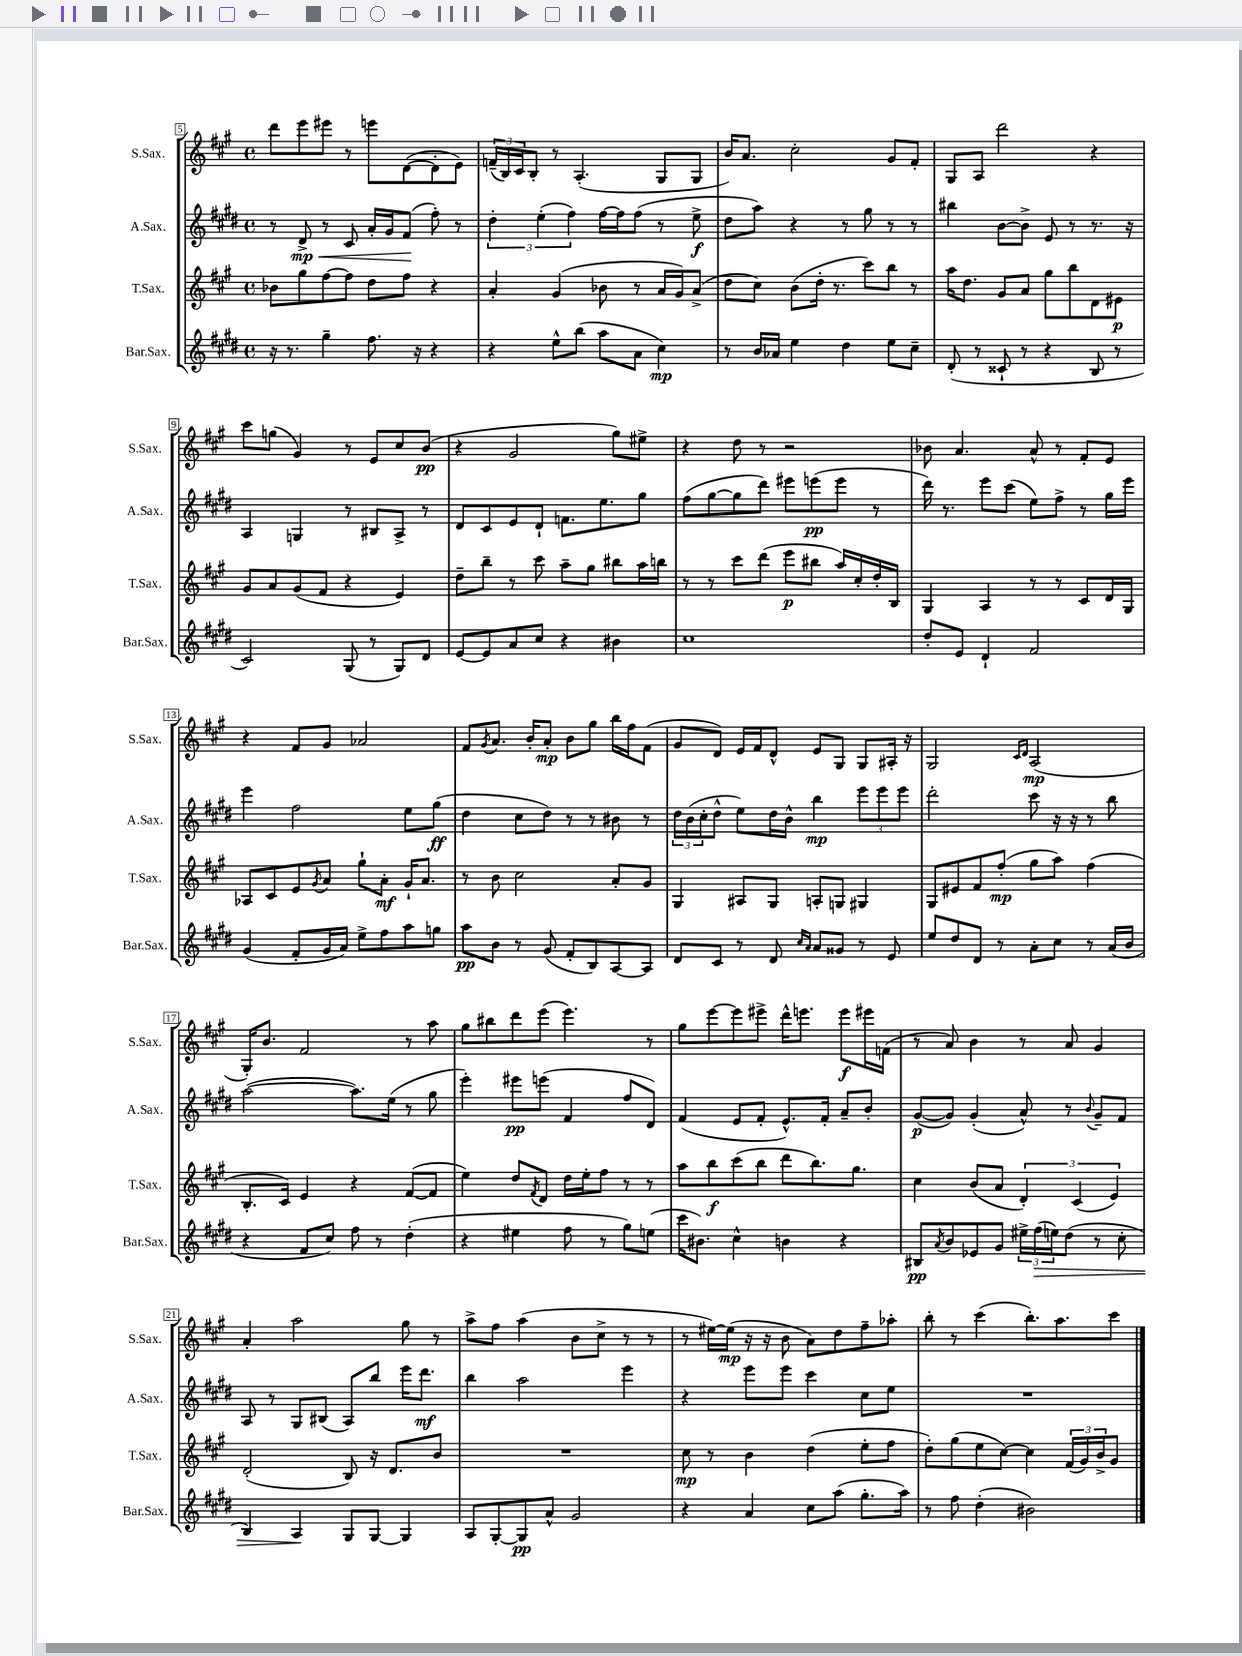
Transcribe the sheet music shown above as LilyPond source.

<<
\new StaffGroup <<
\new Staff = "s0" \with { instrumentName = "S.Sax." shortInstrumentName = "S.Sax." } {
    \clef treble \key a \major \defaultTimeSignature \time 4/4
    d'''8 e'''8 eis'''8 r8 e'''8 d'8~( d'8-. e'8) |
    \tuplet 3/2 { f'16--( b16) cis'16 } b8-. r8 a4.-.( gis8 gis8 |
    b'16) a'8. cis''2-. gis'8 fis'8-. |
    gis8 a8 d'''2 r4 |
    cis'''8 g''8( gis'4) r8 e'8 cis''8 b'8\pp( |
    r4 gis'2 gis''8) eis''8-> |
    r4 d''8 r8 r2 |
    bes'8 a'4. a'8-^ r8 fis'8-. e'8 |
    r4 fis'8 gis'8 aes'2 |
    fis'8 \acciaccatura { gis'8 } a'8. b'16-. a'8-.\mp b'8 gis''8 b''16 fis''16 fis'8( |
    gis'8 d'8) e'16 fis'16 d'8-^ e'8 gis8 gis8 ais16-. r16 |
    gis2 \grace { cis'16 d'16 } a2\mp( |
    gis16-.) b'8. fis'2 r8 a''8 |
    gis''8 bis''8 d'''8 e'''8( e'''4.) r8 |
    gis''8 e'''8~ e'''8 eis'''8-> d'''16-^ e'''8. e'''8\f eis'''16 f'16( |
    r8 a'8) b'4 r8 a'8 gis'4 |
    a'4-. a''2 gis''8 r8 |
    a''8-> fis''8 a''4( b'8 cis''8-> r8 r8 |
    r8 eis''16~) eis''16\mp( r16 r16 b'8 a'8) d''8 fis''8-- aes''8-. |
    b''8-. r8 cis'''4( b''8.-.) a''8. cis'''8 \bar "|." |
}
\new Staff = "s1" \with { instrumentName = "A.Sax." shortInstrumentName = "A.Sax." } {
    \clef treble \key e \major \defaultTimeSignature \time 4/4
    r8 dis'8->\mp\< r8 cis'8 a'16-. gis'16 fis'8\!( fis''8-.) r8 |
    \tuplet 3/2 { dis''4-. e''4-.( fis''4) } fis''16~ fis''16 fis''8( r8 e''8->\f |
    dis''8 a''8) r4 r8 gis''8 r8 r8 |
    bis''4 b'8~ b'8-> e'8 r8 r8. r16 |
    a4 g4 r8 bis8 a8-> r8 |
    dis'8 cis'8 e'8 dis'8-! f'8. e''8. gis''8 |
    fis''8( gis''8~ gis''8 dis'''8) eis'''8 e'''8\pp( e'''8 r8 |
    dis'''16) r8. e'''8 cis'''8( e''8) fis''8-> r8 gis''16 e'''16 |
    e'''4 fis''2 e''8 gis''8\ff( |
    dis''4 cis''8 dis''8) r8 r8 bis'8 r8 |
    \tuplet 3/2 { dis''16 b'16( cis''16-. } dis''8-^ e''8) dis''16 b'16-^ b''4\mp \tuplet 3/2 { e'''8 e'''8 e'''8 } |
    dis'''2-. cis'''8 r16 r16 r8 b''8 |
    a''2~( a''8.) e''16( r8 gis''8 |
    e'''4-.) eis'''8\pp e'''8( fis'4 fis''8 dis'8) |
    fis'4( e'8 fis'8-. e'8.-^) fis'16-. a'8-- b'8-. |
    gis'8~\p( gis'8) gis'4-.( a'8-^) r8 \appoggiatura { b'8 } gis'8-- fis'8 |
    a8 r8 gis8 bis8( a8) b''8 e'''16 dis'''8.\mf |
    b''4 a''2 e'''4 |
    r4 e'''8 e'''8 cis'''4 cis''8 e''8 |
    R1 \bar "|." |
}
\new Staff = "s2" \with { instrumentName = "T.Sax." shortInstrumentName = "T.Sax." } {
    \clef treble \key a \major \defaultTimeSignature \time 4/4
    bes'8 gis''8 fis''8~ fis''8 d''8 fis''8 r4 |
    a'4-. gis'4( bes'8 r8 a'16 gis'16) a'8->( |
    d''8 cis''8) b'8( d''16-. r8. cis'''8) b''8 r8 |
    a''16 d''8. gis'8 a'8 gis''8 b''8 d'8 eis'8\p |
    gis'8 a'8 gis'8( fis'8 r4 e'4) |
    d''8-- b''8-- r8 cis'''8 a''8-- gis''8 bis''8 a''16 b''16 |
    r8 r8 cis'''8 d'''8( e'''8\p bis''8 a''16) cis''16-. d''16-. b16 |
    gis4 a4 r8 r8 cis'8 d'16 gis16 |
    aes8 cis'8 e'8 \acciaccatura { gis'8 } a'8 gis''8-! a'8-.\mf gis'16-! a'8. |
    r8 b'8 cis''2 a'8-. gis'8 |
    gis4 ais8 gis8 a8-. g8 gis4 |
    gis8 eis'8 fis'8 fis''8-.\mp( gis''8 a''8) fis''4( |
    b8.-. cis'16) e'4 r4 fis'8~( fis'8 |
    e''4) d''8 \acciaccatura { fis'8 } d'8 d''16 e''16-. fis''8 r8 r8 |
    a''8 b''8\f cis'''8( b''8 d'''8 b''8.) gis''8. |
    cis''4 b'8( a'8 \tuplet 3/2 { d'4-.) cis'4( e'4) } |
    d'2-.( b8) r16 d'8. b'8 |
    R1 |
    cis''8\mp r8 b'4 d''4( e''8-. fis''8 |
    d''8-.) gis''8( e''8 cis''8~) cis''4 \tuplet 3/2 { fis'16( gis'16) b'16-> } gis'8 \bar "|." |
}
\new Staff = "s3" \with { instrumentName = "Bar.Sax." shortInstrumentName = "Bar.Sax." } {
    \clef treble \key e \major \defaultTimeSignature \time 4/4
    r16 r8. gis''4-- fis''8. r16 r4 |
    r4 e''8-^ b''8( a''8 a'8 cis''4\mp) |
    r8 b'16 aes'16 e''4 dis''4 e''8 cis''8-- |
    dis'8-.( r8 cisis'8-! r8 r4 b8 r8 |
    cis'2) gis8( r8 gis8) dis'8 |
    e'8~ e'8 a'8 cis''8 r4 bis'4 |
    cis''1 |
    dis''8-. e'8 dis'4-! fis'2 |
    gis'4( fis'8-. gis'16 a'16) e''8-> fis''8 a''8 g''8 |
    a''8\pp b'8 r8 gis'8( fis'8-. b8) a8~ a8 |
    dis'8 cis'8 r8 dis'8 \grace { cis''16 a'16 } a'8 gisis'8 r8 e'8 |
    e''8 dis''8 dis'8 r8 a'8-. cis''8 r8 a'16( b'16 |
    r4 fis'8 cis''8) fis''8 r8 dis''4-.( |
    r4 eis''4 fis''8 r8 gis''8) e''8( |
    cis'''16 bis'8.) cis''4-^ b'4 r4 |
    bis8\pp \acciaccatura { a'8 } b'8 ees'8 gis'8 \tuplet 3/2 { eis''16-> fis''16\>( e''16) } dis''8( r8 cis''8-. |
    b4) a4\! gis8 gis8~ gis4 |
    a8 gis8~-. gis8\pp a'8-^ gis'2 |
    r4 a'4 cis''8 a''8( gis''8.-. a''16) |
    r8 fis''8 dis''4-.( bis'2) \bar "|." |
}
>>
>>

---

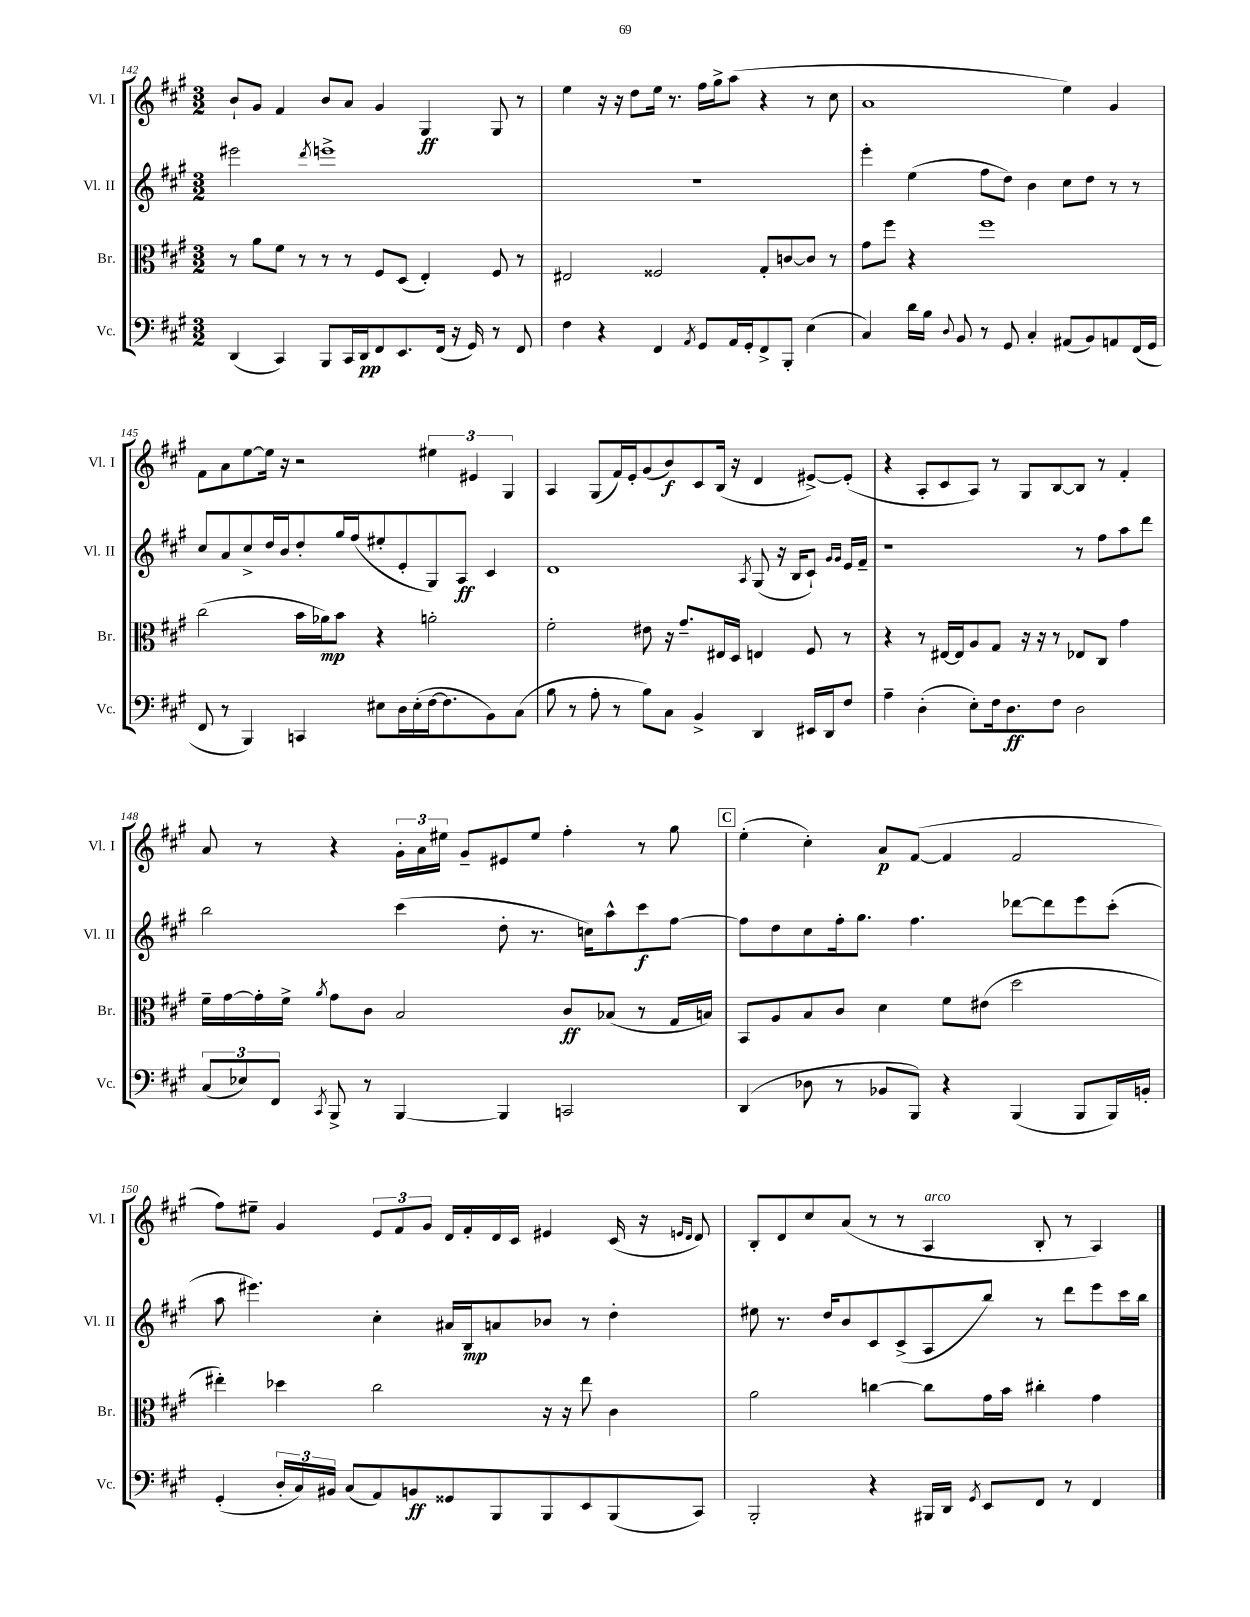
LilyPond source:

## WHAT YOU ARE ASKED TO DO
Copy out the entries from the line with "Transcribe the sheet" up to and including the line with "dis''4 cis''8 dis''8) r8 r8 bis'8 r8 |", keeping every character the same.

## CORRECT RESULT
Transcribe the sheet music shown above as LilyPond source.

<<
\new StaffGroup <<
\new Staff = "s0" \with { instrumentName = "S.Sax." shortInstrumentName = "S.Sax." } {
    \clef treble \key a \major \defaultTimeSignature \time 4/4
    d'''8 e'''8 eis'''8 r8 e'''8 d'8~( d'8-. e'8) |
    \tuplet 3/2 { f'16--( b16) cis'16 } b8-. r8 a4.-.( gis8 gis8 |
    b'16) a'8. cis''2-. gis'8 fis'8-. |
    gis8 a8 d'''2 r4 |
    cis'''8 g''8( gis'4) r8 e'8 cis''8 b'8\pp( |
    r4 gis'2 gis''8) eis''8-> |
    r4 d''8 r8 r2 |
    bes'8 a'4. a'8-^ r8 fis'8-. e'8 |
    r4 fis'8 gis'8 aes'2 |
    fis'8 \acciaccatura { gis'8 } a'8. b'16-. a'8-.\mp b'8 gis''8 b''16 fis''16 fis'8( |
    gis'8 d'8) e'16 fis'16 d'8-^ e'8 gis8 gis8 ais16-. r16 |
    gis2 \grace { cis'16 d'16 } a2\mp( |
    gis16-.) b'8. fis'2 r8 a''8 |
    gis''8 bis''8 d'''8 e'''8( e'''4.) r8 |
    gis''8 e'''8~ e'''8 eis'''8-> d'''16-^ e'''8. e'''8\f eis'''16 f'16( |
    r8 a'8) b'4 r8 a'8 gis'4 |
    a'4-. a''2 gis''8 r8 |
    a''8-> fis''8 a''4( b'8 cis''8-> r8 r8 |
    r8 eis''16~) eis''16\mp( r16 r16 b'8 a'8) d''8 fis''8-- aes''8-. |
    b''8-. r8 cis'''4( b''8.-.) a''8. cis'''8 \bar "|." |
}
\new Staff = "s1" \with { instrumentName = "A.Sax." shortInstrumentName = "A.Sax." } {
    \clef treble \key e \major \defaultTimeSignature \time 4/4
    r8 dis'8->\mp\< r8 cis'8 a'16-. gis'16 fis'8\!( fis''8-.) r8 |
    \tuplet 3/2 { dis''4-. e''4-.( fis''4) } fis''16~ fis''16 fis''8( r8 e''8->\f |
    dis''8 a''8) r4 r8 gis''8 r8 r8 |
    bis''4 b'8~ b'8-> e'8 r8 r8. r16 |
    a4 g4 r8 bis8 a8-> r8 |
    dis'8 cis'8 e'8 dis'8-! f'8. e''8. gis''8 |
    fis''8( gis''8~ gis''8 dis'''8) eis'''8 e'''8\pp( e'''8 r8 |
    dis'''16) r8. e'''8 cis'''8( e''8) fis''8-> r8 gis''16 e'''16 |
    e'''4 fis''2 e''8 gis''8\ff( |
    dis''4 cis''8 dis''8) r8 r8 bis'8 r8 |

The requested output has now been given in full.